What you have to do | Down to the last line below, repeat the entries word for word and drop the pictures.

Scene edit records
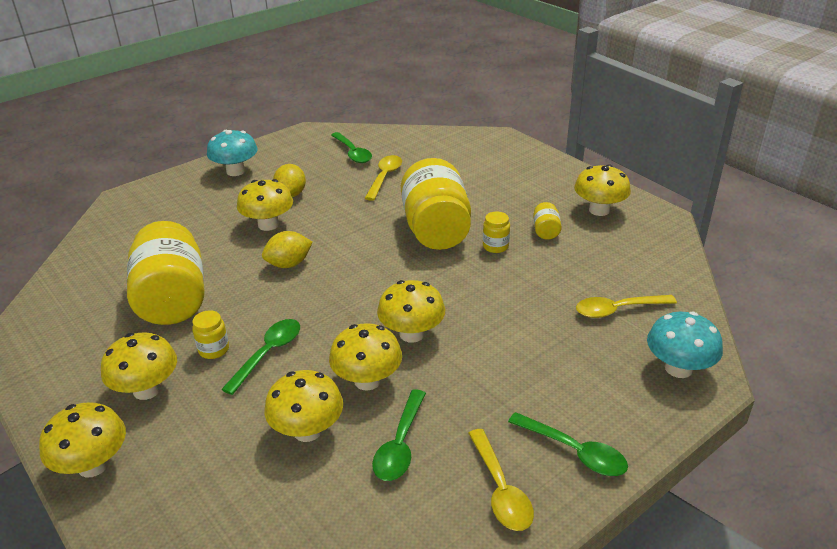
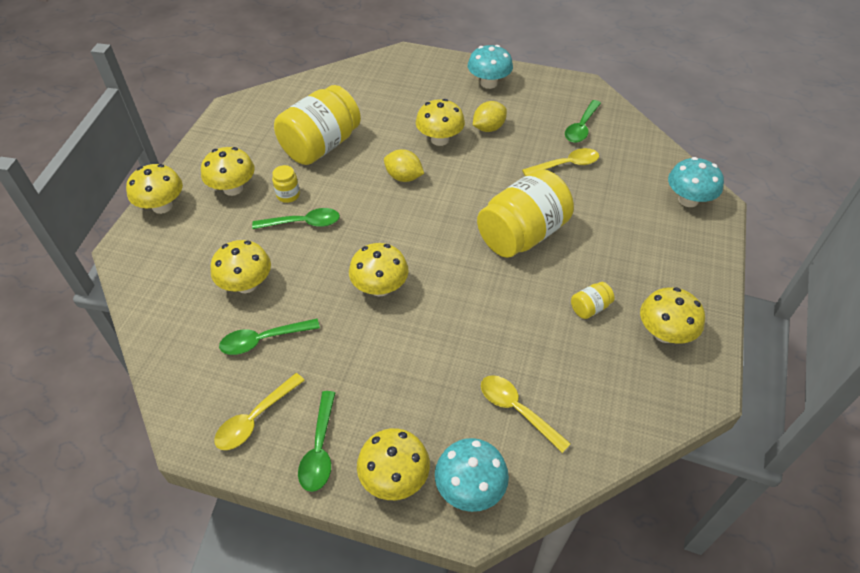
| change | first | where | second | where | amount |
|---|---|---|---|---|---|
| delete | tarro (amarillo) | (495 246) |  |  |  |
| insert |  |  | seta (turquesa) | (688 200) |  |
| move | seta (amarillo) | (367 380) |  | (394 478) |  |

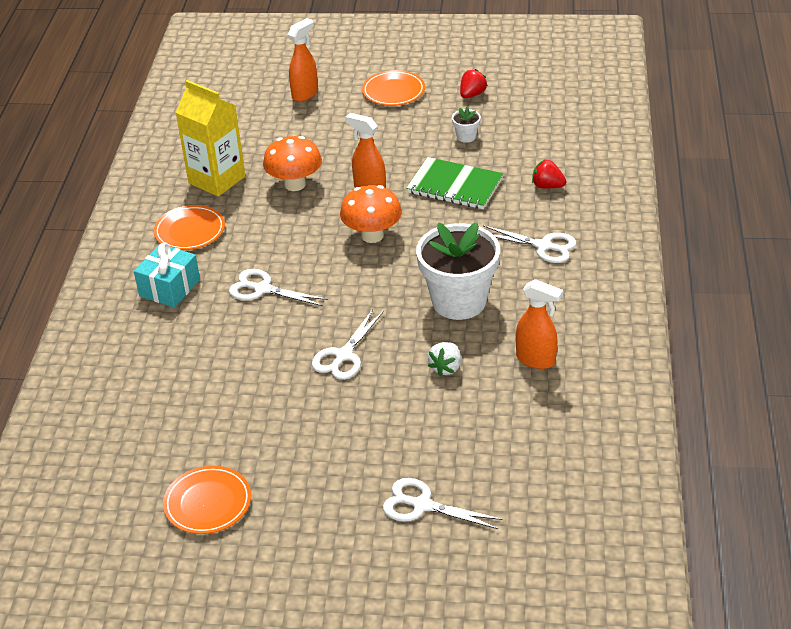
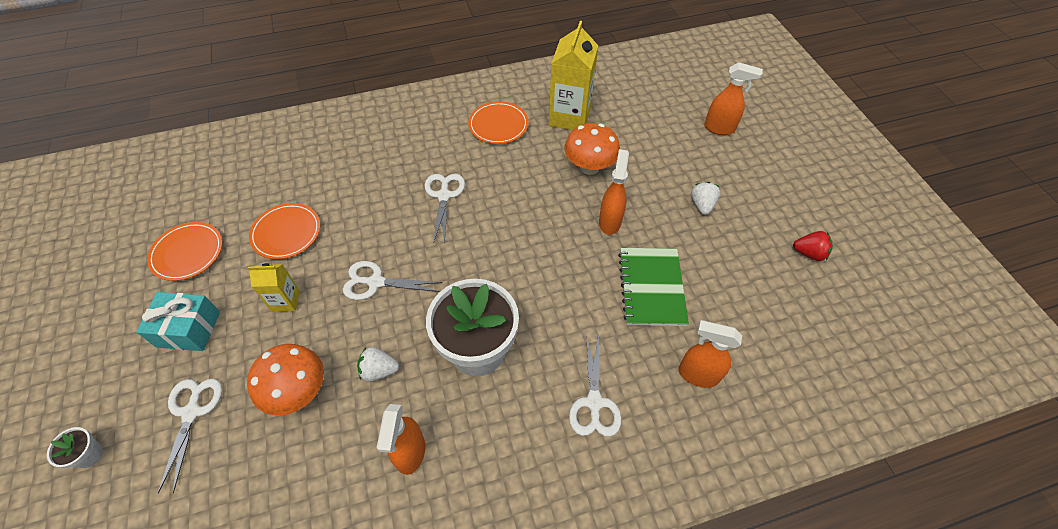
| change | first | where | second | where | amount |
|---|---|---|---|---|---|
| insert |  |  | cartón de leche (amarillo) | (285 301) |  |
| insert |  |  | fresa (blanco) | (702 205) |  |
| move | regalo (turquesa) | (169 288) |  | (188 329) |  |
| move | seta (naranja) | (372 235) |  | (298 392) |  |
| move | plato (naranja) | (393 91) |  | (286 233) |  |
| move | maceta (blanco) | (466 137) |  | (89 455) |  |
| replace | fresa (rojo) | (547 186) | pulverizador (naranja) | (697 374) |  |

Solution |
| change | first | where | second | where | amount |
|---|---|---|---|---|---|
| delete | tarro (amarillo) | (495 246) |  |  |  |
| insert |  |  | seta (turquesa) | (688 200) |  |
| move | seta (amarillo) | (367 380) |  | (394 478) |  |

| change | first | where | second | where | amount |
|---|---|---|---|---|---|
| insert |  |  | cartón de leche (amarillo) | (285 301) |  |
| insert |  |  | fresa (blanco) | (702 205) |  |
| move | regalo (turquesa) | (169 288) |  | (188 329) |  |
| move | seta (naranja) | (372 235) |  | (298 392) |  |
| move | plato (naranja) | (393 91) |  | (286 233) |  |
| move | maceta (blanco) | (466 137) |  | (89 455) |  |
| replace | fresa (rojo) | (547 186) | pulverizador (naranja) | (697 374) |  |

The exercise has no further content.